■ **Directions for this task**:
Type out the records again, exactly as they are.

■ **Entries provided**:
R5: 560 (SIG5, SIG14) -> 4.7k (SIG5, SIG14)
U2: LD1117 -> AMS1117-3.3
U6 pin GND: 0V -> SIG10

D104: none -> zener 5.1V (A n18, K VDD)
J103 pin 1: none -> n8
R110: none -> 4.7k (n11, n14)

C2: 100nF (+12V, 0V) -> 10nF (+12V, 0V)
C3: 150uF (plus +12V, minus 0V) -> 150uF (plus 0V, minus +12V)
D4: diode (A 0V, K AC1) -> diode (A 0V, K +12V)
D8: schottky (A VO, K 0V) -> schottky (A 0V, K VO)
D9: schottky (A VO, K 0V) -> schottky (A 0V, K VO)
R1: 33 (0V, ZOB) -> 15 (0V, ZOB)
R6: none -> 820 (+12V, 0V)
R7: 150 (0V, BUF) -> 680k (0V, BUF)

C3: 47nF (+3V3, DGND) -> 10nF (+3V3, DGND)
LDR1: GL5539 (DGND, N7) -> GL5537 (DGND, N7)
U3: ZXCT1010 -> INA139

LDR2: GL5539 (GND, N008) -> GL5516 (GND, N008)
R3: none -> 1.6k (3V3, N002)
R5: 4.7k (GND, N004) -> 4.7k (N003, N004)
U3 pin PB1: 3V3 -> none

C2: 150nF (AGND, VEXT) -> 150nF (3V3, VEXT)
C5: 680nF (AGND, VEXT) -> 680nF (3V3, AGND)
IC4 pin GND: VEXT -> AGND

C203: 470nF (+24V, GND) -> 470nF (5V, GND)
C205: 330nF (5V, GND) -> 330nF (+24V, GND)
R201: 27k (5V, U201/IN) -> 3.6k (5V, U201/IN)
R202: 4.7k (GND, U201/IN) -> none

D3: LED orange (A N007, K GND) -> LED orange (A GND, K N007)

■ **Exercise answer**:
R5: 560 (SIG5, SIG14) -> 4.7k (SIG5, SIG14)
U2: LD1117 -> AMS1117-3.3
U6 pin GND: 0V -> SIG10

D104: none -> zener 5.1V (A n18, K VDD)
J103 pin 1: none -> n8
R110: none -> 4.7k (n11, n14)

C2: 100nF (+12V, 0V) -> 10nF (+12V, 0V)
C3: 150uF (plus +12V, minus 0V) -> 150uF (plus 0V, minus +12V)
D4: diode (A 0V, K AC1) -> diode (A 0V, K +12V)
D8: schottky (A VO, K 0V) -> schottky (A 0V, K VO)
D9: schottky (A VO, K 0V) -> schottky (A 0V, K VO)
R1: 33 (0V, ZOB) -> 15 (0V, ZOB)
R6: none -> 820 (+12V, 0V)
R7: 150 (0V, BUF) -> 680k (0V, BUF)

C3: 47nF (+3V3, DGND) -> 10nF (+3V3, DGND)
LDR1: GL5539 (DGND, N7) -> GL5537 (DGND, N7)
U3: ZXCT1010 -> INA139

LDR2: GL5539 (GND, N008) -> GL5516 (GND, N008)
R3: none -> 1.6k (3V3, N002)
R5: 4.7k (GND, N004) -> 4.7k (N003, N004)
U3 pin PB1: 3V3 -> none

C2: 150nF (AGND, VEXT) -> 150nF (3V3, VEXT)
C5: 680nF (AGND, VEXT) -> 680nF (3V3, AGND)
IC4 pin GND: VEXT -> AGND

C203: 470nF (+24V, GND) -> 470nF (5V, GND)
C205: 330nF (5V, GND) -> 330nF (+24V, GND)
R201: 27k (5V, U201/IN) -> 3.6k (5V, U201/IN)
R202: 4.7k (GND, U201/IN) -> none

D3: LED orange (A N007, K GND) -> LED orange (A GND, K N007)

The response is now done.